+++ INFORMATION PROVIDED
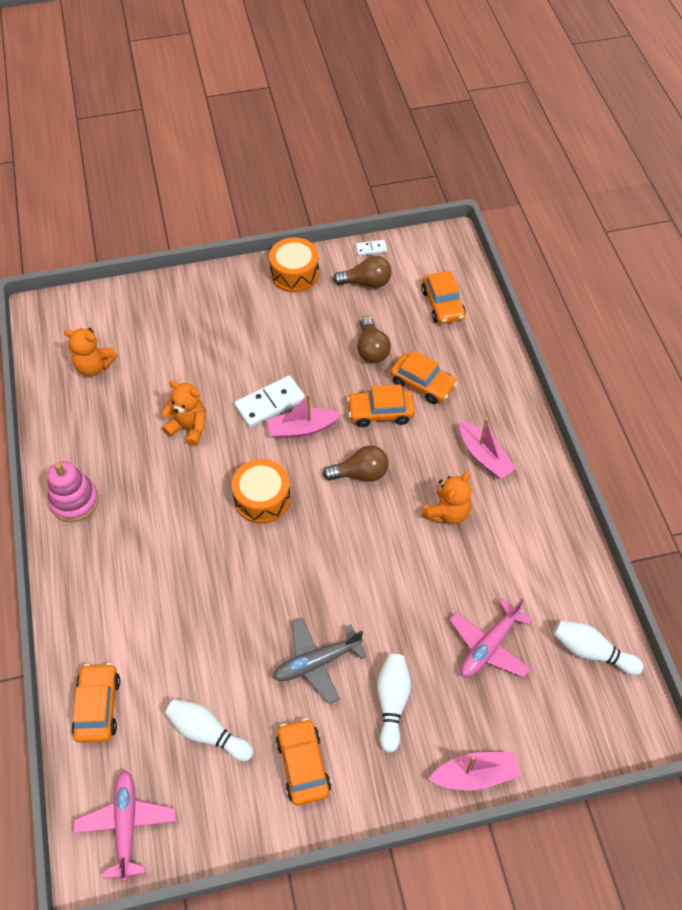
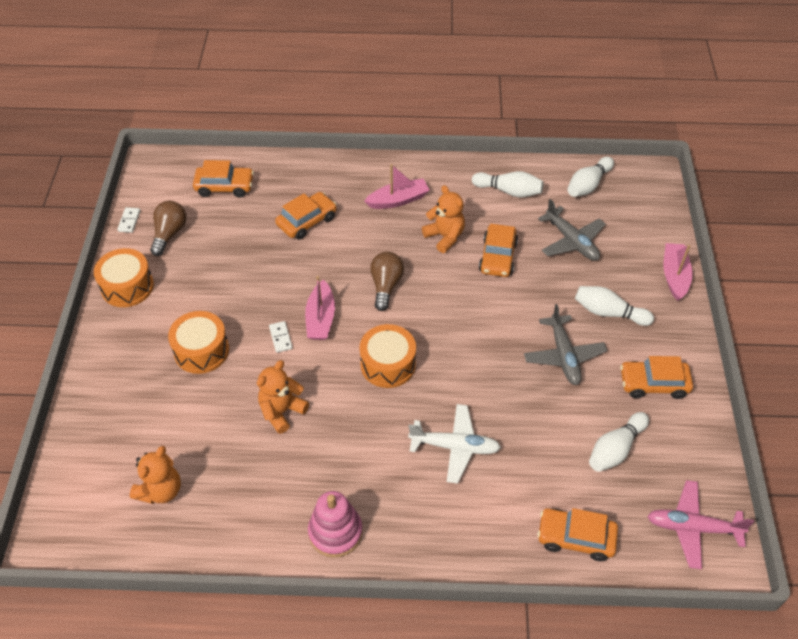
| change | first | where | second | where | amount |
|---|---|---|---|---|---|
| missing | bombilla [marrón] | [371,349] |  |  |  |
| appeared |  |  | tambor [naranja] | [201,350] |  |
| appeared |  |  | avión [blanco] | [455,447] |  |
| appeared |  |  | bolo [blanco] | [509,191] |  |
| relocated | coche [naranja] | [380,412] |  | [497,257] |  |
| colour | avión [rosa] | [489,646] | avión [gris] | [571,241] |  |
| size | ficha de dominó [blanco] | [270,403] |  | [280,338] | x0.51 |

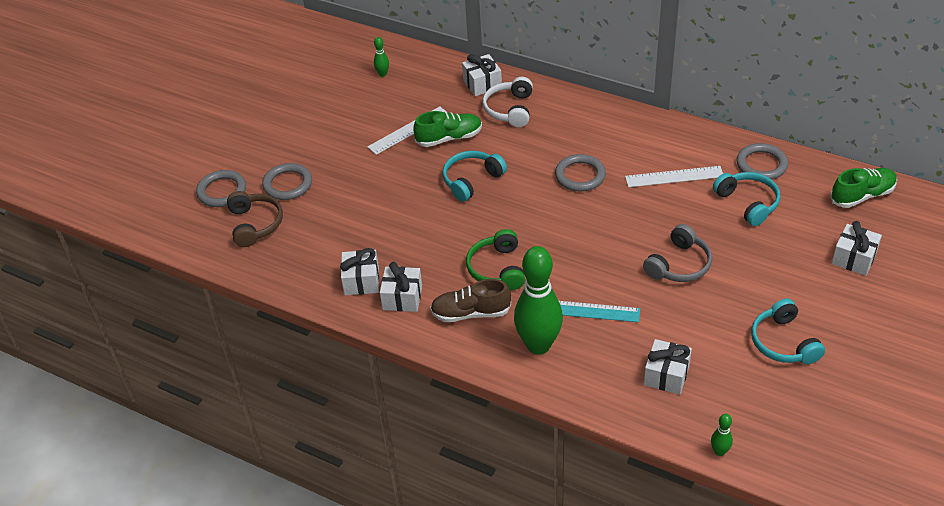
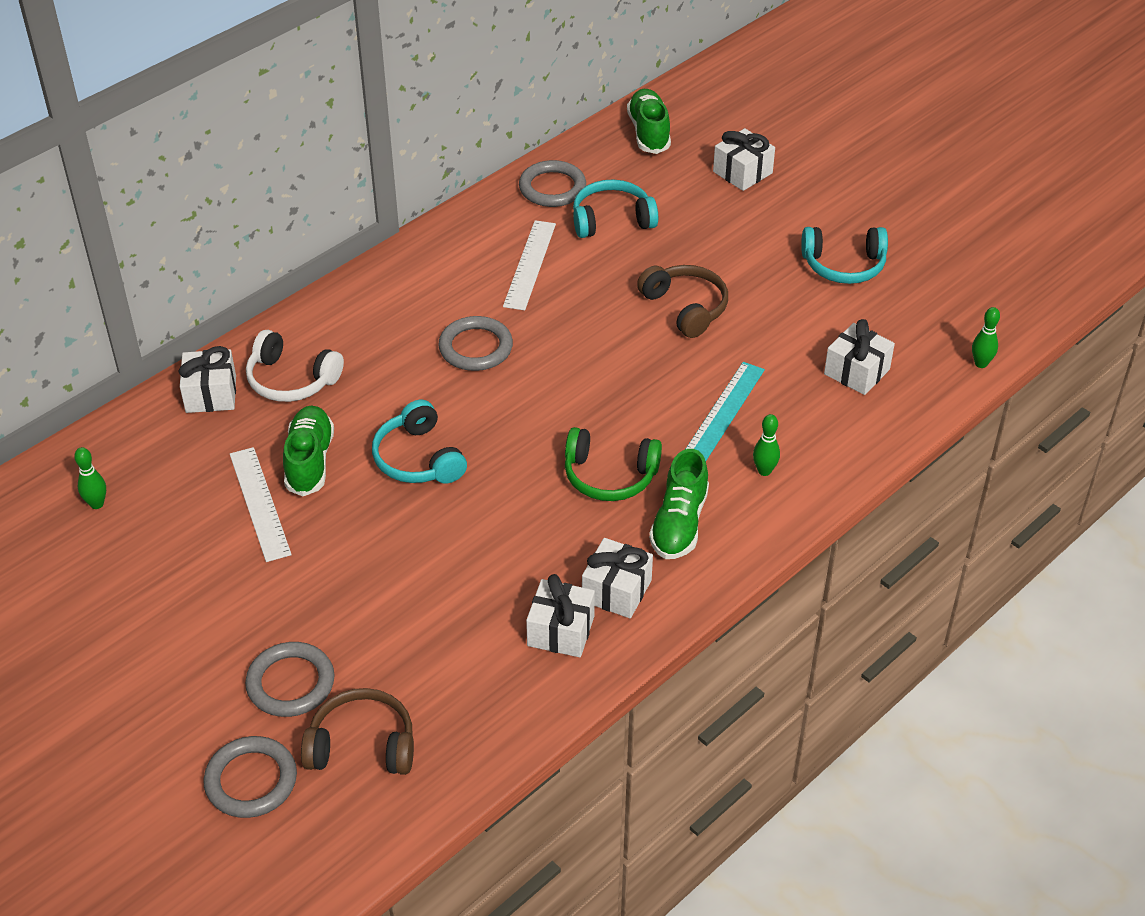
| change | first | where | second | where | amount |
|---|---|---|---|---|---|
| colour | zapato [marrón] | [471,313] | zapato [verde] | [679,523] |  |
| colour | auriculares [gris] | [679,264] | auriculares [marrón] | [685,308] |  |
| size | bolo [verde] | [538,345] |  | [764,471] | x0.41 |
++++++
The answer must be the full listing retyped exactly, with no pictures in it.

SOLUTION:
| change | first | where | second | where | amount |
|---|---|---|---|---|---|
| missing | bombilla [marrón] | [371,349] |  |  |  |
| appeared |  |  | tambor [naranja] | [201,350] |  |
| appeared |  |  | avión [blanco] | [455,447] |  |
| appeared |  |  | bolo [blanco] | [509,191] |  |
| relocated | coche [naranja] | [380,412] |  | [497,257] |  |
| colour | avión [rosa] | [489,646] | avión [gris] | [571,241] |  |
| size | ficha de dominó [blanco] | [270,403] |  | [280,338] | x0.51 |

| change | first | where | second | where | amount |
|---|---|---|---|---|---|
| colour | zapato [marrón] | [471,313] | zapato [verde] | [679,523] |  |
| colour | auriculares [gris] | [679,264] | auriculares [marrón] | [685,308] |  |
| size | bolo [verde] | [538,345] |  | [764,471] | x0.41 |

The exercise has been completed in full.